Records from a data source:
+ + + + + + +

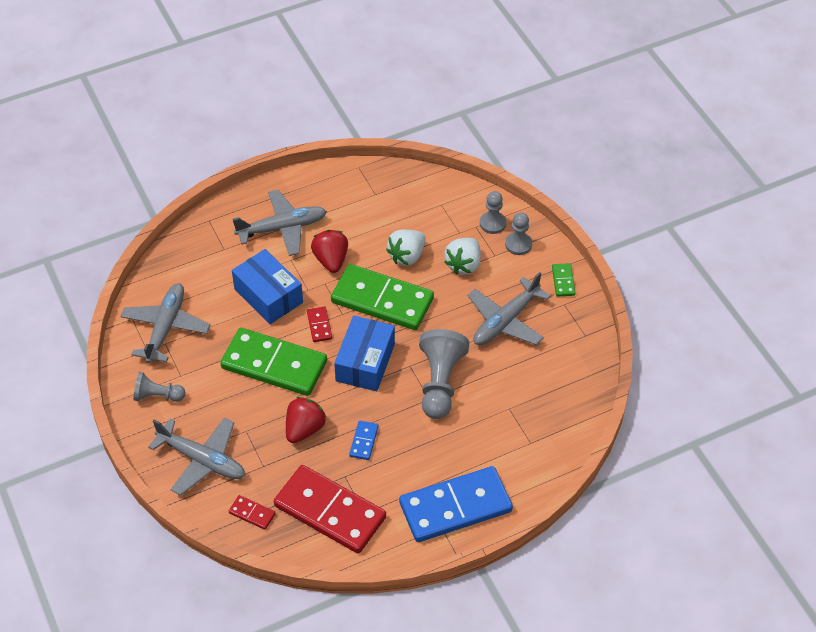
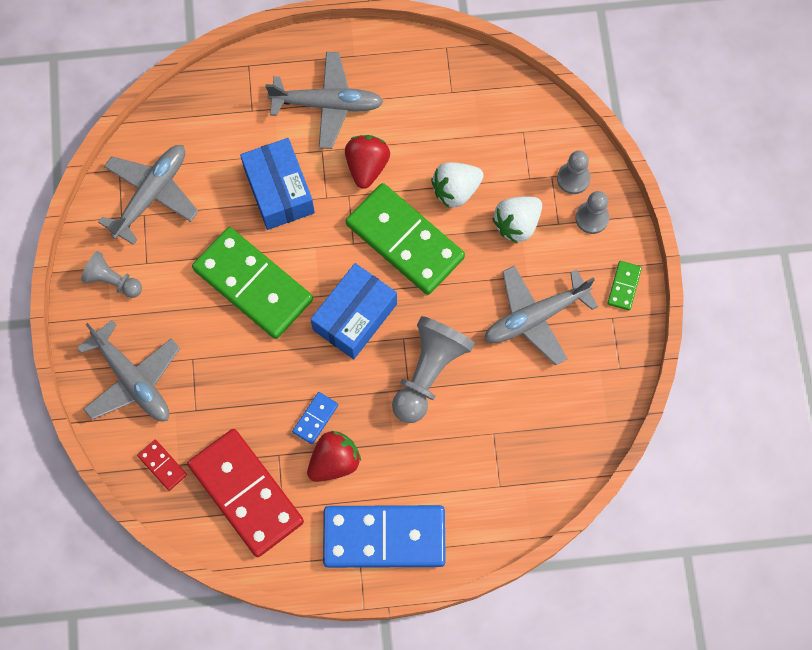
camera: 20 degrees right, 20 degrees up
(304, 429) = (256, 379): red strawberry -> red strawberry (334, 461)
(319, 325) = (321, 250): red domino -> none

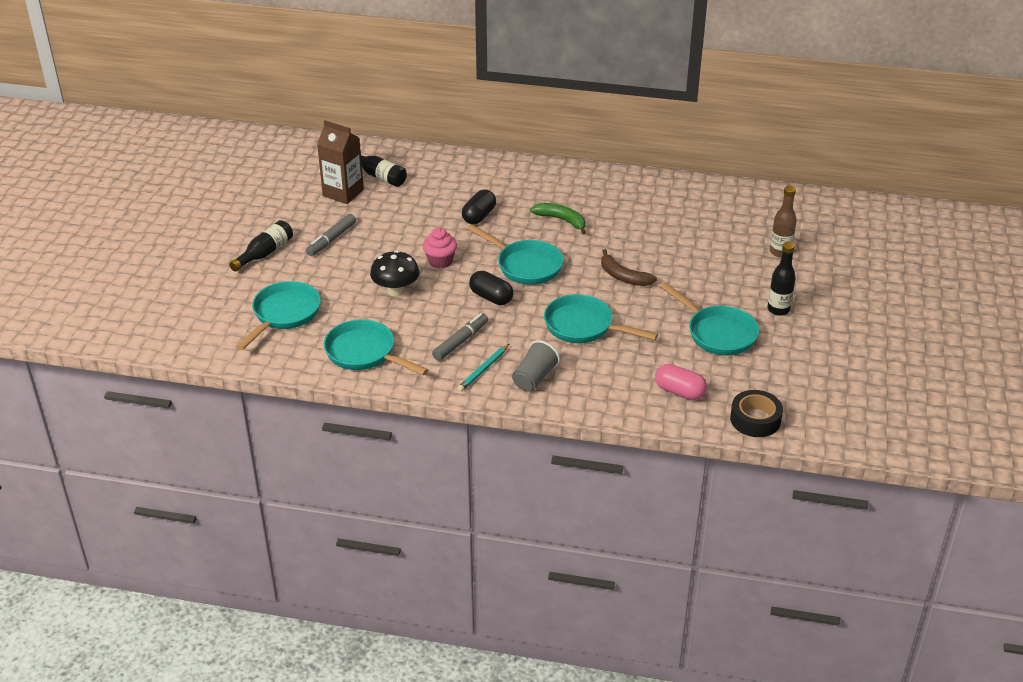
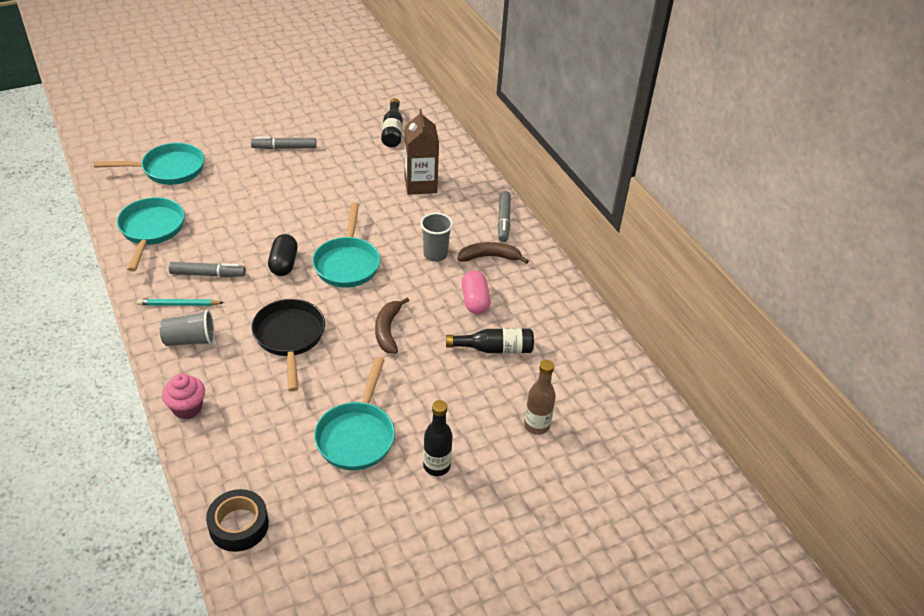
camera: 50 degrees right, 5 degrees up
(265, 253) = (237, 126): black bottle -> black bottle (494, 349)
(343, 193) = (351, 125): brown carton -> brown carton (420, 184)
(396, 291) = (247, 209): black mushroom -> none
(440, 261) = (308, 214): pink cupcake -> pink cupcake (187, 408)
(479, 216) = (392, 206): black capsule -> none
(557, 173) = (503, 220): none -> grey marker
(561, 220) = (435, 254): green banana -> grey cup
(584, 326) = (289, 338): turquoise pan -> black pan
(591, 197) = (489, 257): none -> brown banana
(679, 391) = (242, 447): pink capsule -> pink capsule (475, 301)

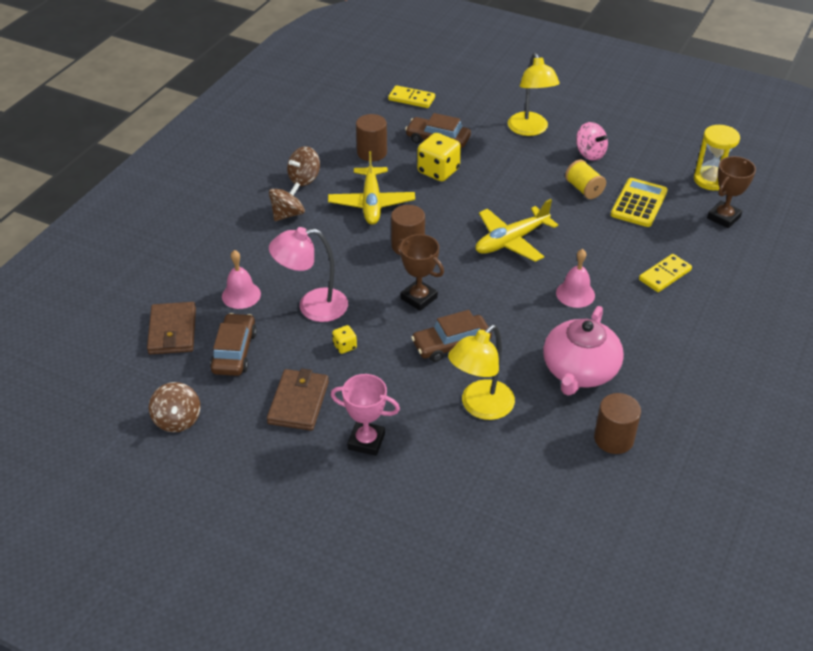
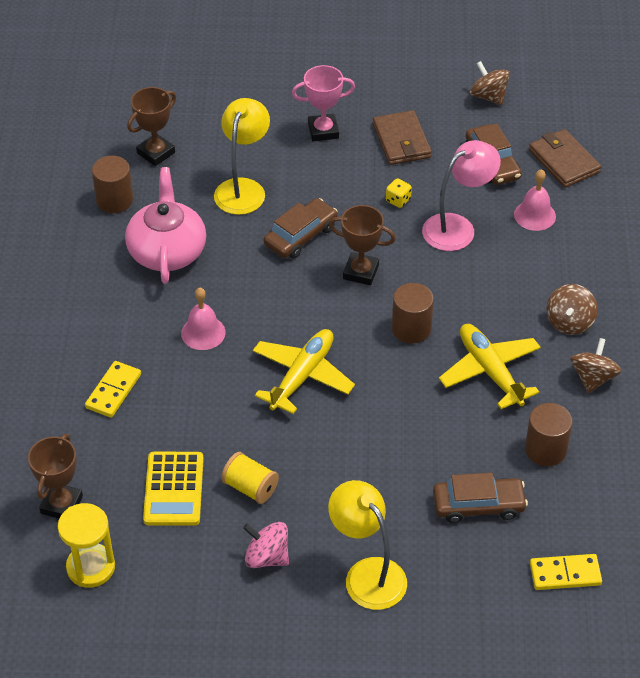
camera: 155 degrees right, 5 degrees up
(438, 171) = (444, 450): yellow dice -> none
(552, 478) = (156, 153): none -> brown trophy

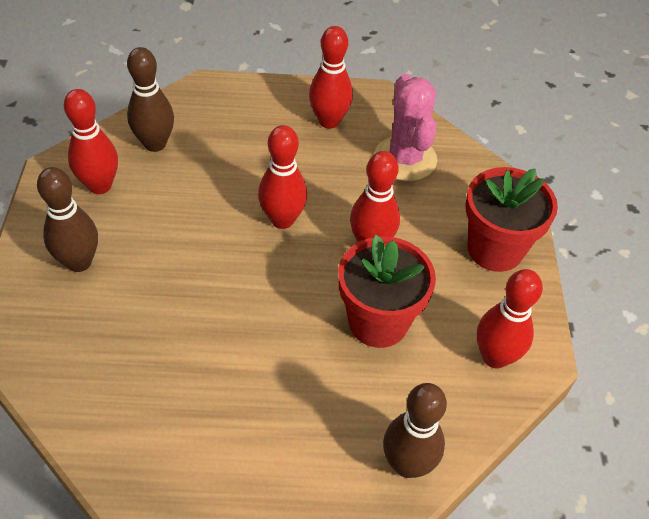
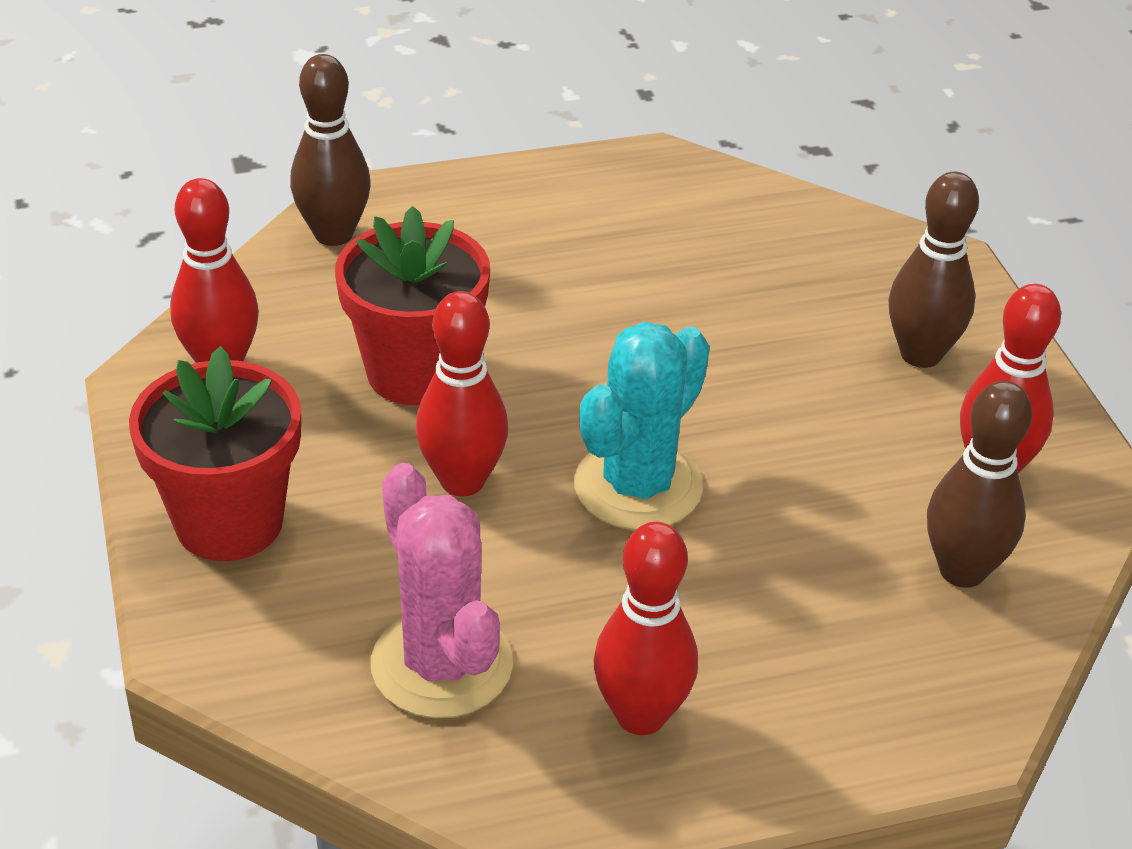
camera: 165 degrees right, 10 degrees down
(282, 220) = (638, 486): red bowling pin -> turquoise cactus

+ + + + + + +

WHAT IS BEING ASKED:
The pictures should not appear in the copy; every other part of the records above must be returned exactly.

RESPONSE TO THIS EXERCISE:
camera: 20 degrees right, 20 degrees up
(304, 429) = (256, 379): red strawberry -> red strawberry (334, 461)
(319, 325) = (321, 250): red domino -> none

camera: 50 degrees right, 5 degrees up
(265, 253) = (237, 126): black bottle -> black bottle (494, 349)
(343, 193) = (351, 125): brown carton -> brown carton (420, 184)
(396, 291) = (247, 209): black mushroom -> none
(440, 261) = (308, 214): pink cupcake -> pink cupcake (187, 408)
(479, 216) = (392, 206): black capsule -> none
(557, 173) = (503, 220): none -> grey marker
(561, 220) = (435, 254): green banana -> grey cup
(584, 326) = (289, 338): turquoise pan -> black pan
(591, 197) = (489, 257): none -> brown banana
(679, 391) = (242, 447): pink capsule -> pink capsule (475, 301)

camera: 155 degrees right, 5 degrees up
(438, 171) = (444, 450): yellow dice -> none
(552, 478) = (156, 153): none -> brown trophy

camera: 165 degrees right, 10 degrees down
(282, 220) = (638, 486): red bowling pin -> turquoise cactus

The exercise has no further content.